[Material for the task]
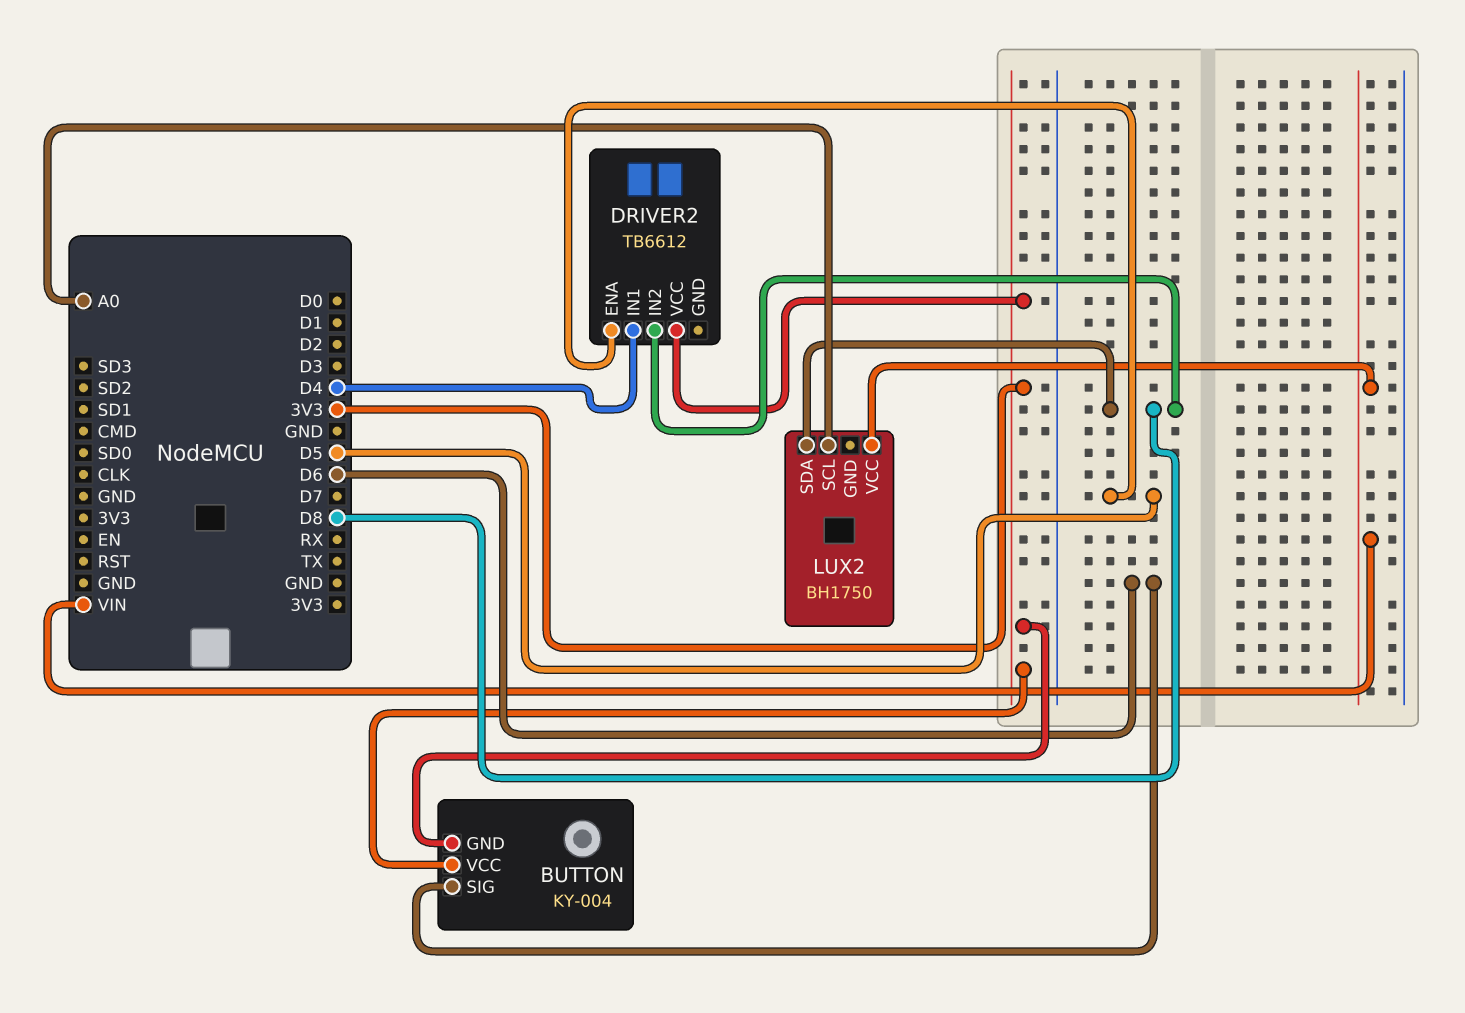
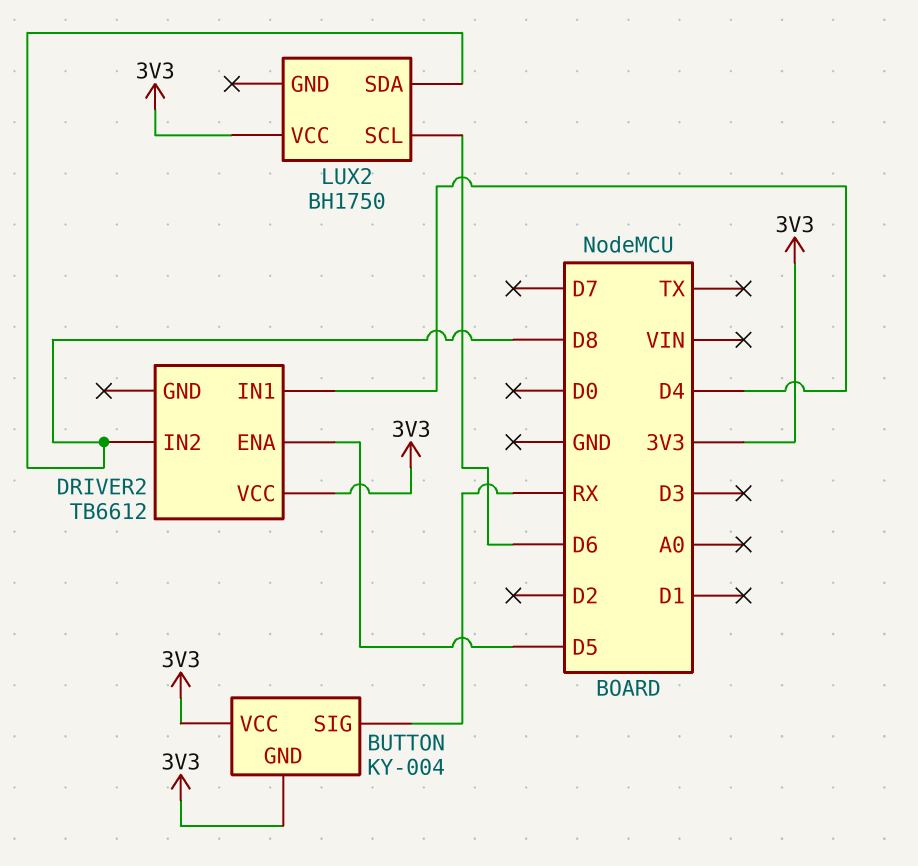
BUTTON pin SIG: D6 -> RX
LUX2 pin SCL: A0 -> D6
LUX2 pin VCC: VIN -> 3V3

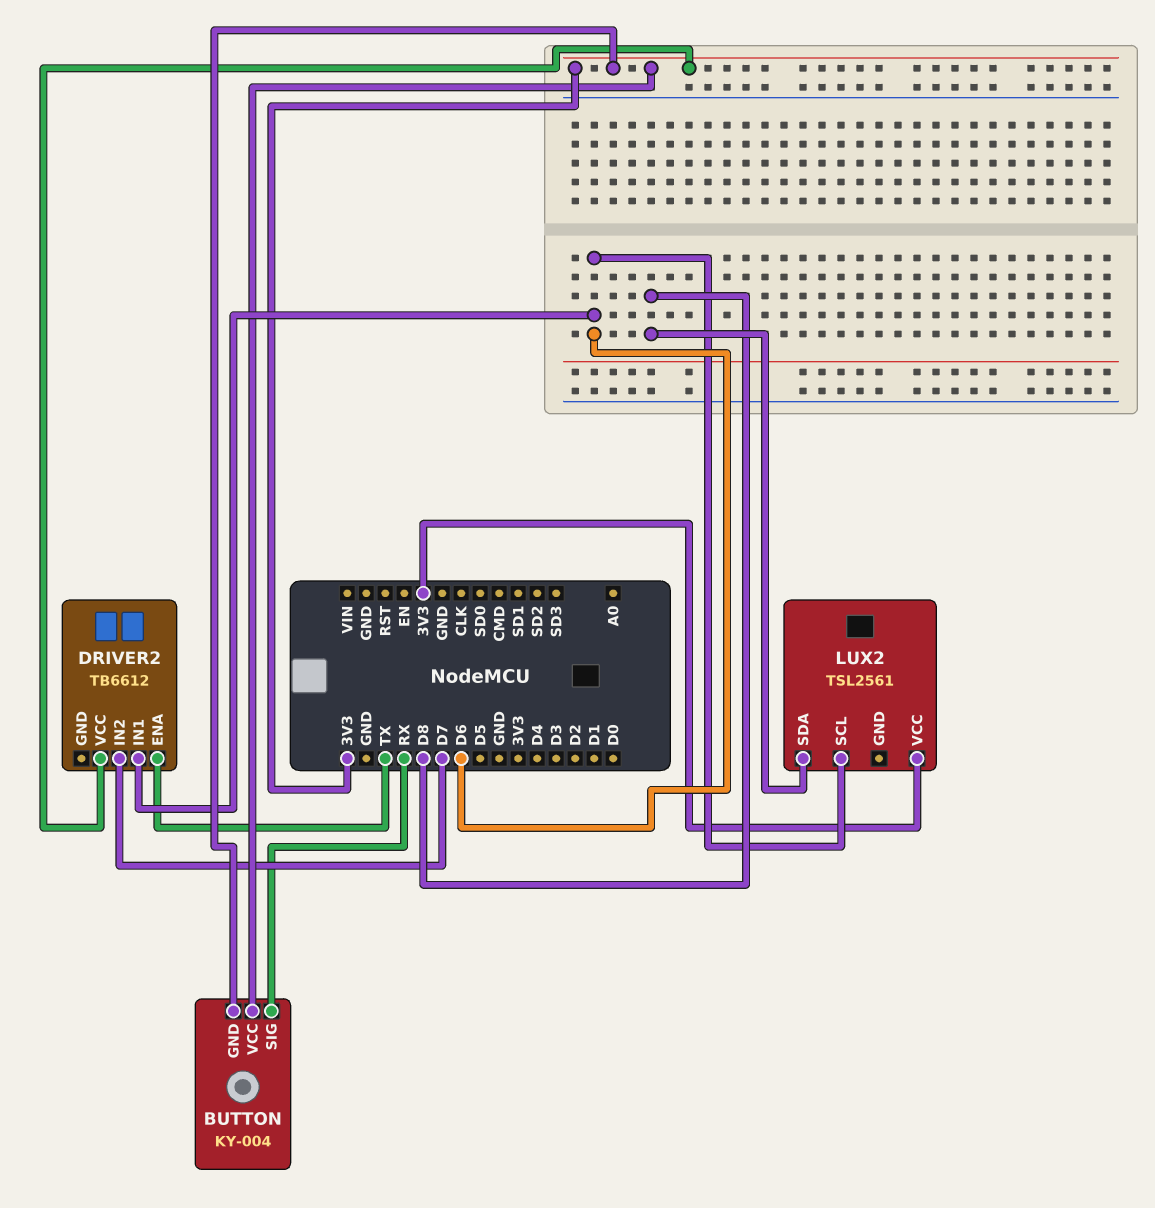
DRIVER2 pin ENA: D5 -> TX
DRIVER2 pin IN1: D4 -> D6
DRIVER2 pin IN2: D8 -> D7
LUX2: BH1750 -> TSL2561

[Task details]
Write each line exactly as it appears, from the line that holds "LUX2 pin VCC: VIN -> 3V3" through the closing line of the data above, and leave every picture out.

[Response area]
LUX2 pin VCC: VIN -> 3V3

DRIVER2 pin ENA: D5 -> TX
DRIVER2 pin IN1: D4 -> D6
DRIVER2 pin IN2: D8 -> D7
LUX2: BH1750 -> TSL2561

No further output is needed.